Task description: A faithful transcription of all the entries below is needed, without the pictures.

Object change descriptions

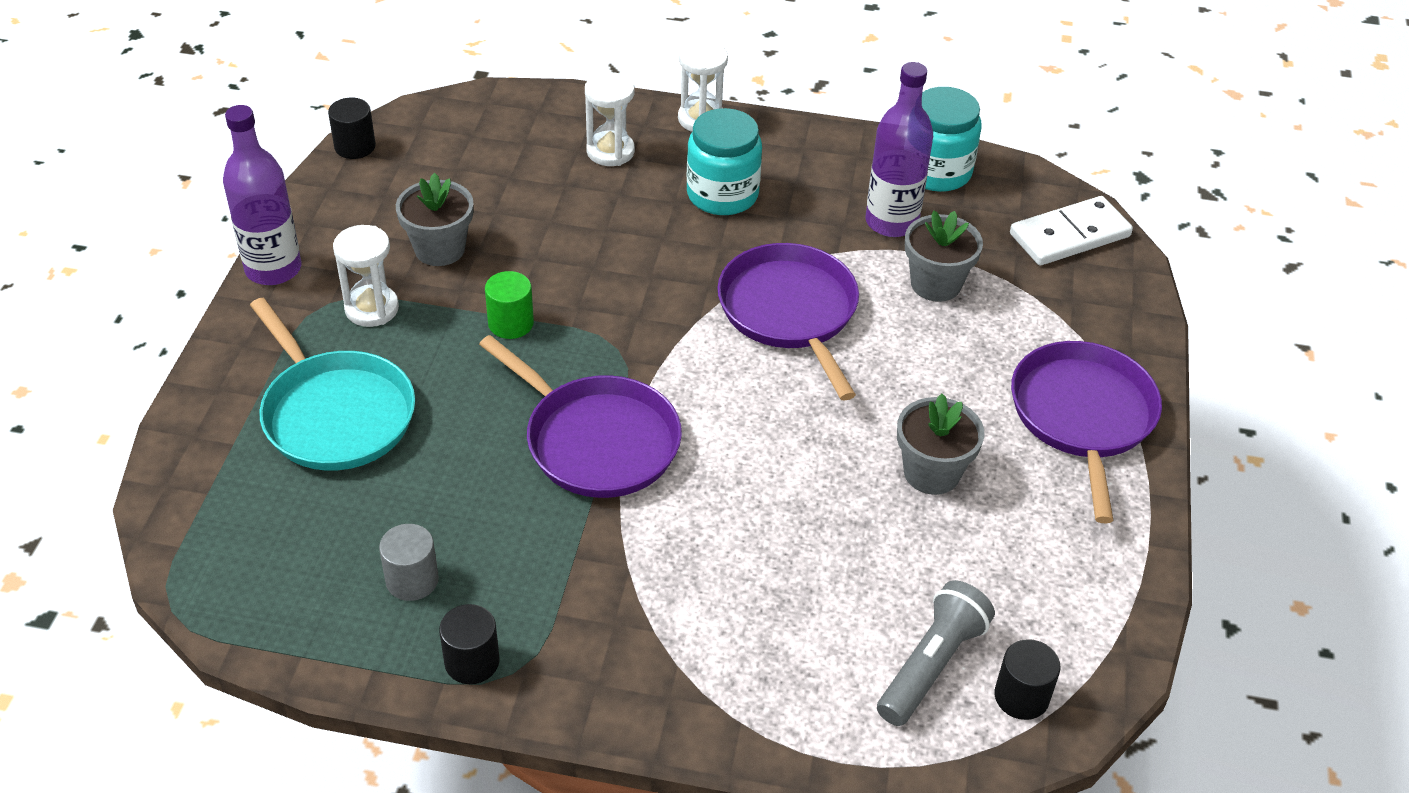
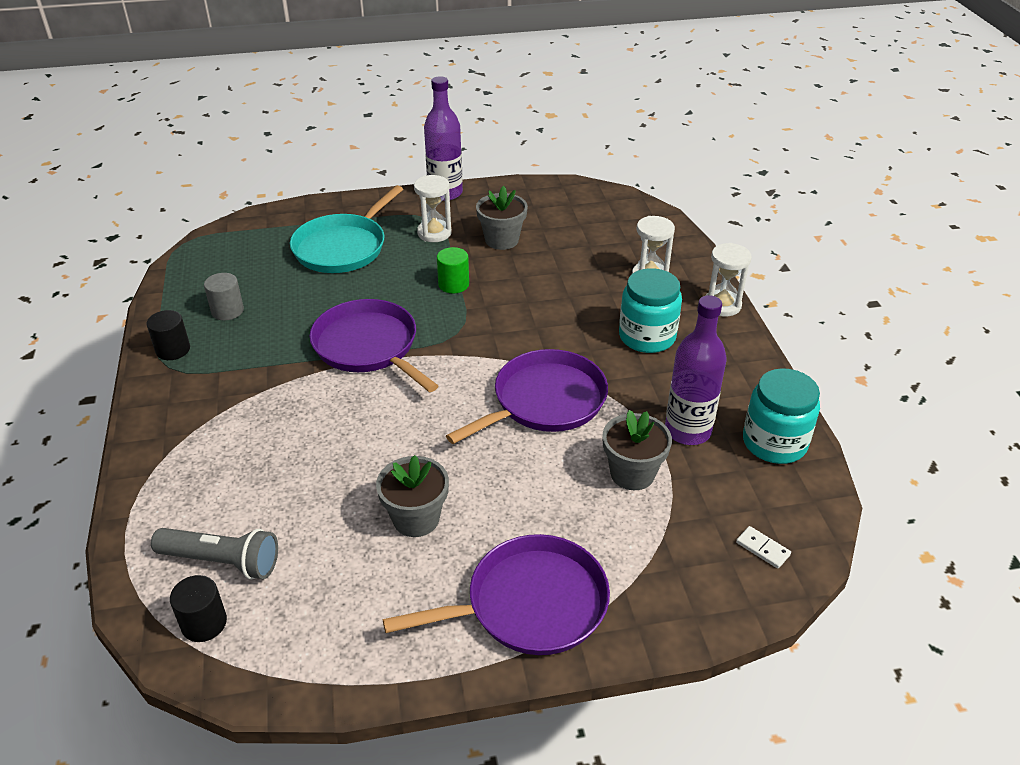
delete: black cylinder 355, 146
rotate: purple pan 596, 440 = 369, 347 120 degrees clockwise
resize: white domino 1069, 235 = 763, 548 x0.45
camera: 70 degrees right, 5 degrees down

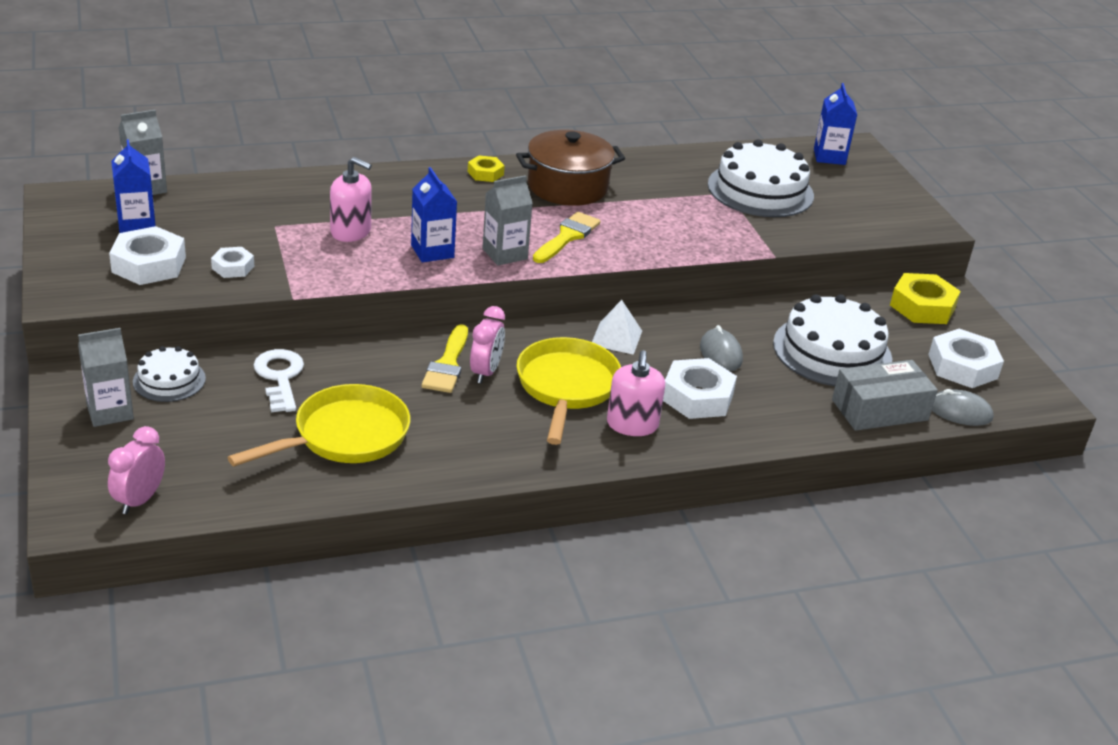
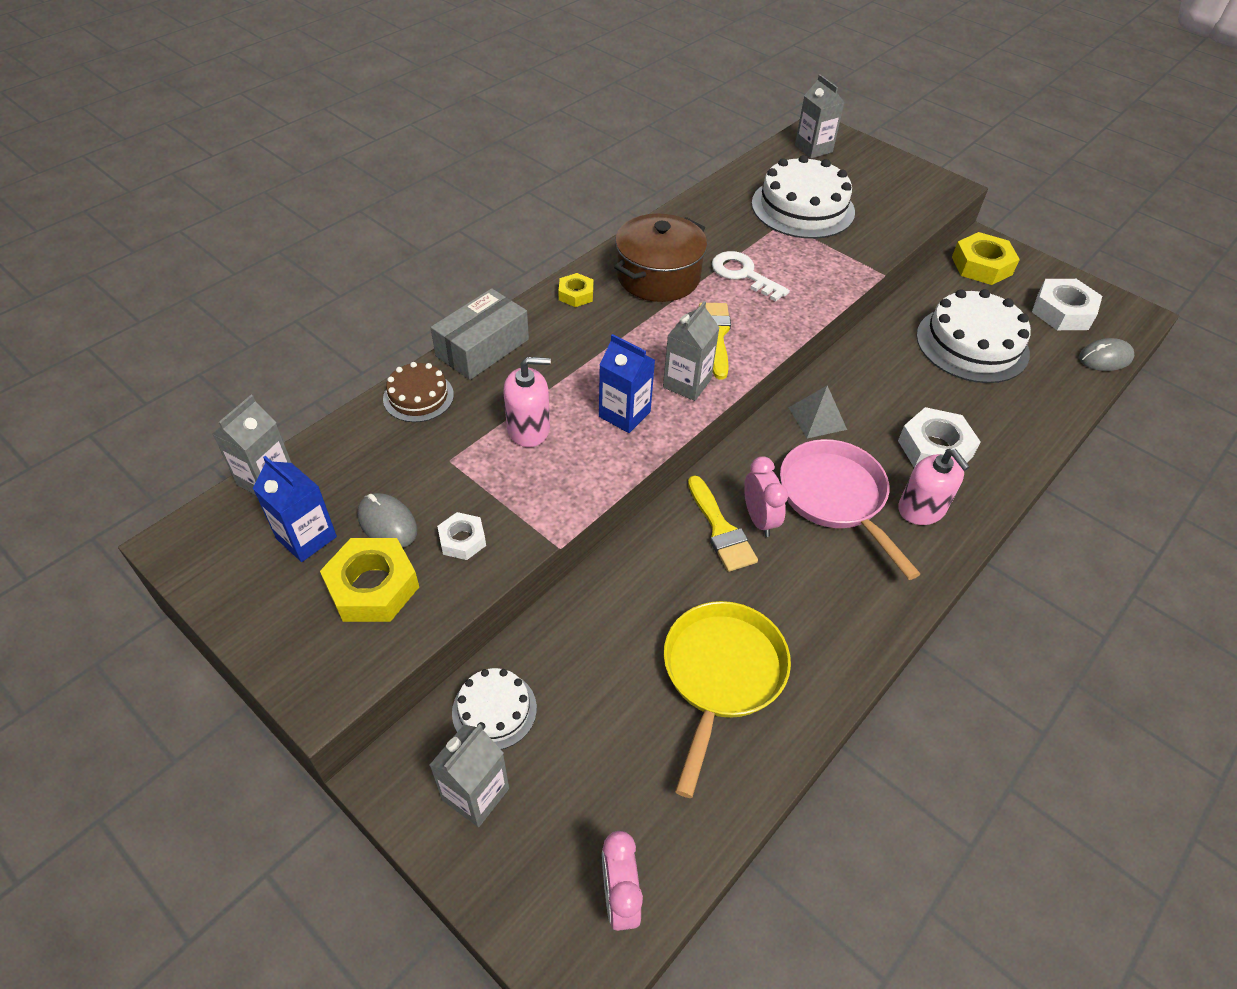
insert: brown cake 418, 396
move: white key 280, 377 to 743, 274; grey mouse 720, 353 to 387, 523; grey box 879, 410 to 482, 348
recolor: white nut 149, 264 to yellow nut 373, 586; yellow pan 566, 387 to pink pan 836, 498; white pyramid 616, 337 to grey pyramid 817, 418; blue carton 829, 156 to grey carton 813, 149
camera: 30 degrees left, 15 degrees up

Exercise solution:
delete: black cylinder 355, 146
rotate: purple pan 596, 440 = 369, 347 120 degrees clockwise
resize: white domino 1069, 235 = 763, 548 x0.45
camera: 70 degrees right, 5 degrees down

insert: brown cake 418, 396
move: white key 280, 377 to 743, 274; grey mouse 720, 353 to 387, 523; grey box 879, 410 to 482, 348
recolor: white nut 149, 264 to yellow nut 373, 586; yellow pan 566, 387 to pink pan 836, 498; white pyramid 616, 337 to grey pyramid 817, 418; blue carton 829, 156 to grey carton 813, 149
camera: 30 degrees left, 15 degrees up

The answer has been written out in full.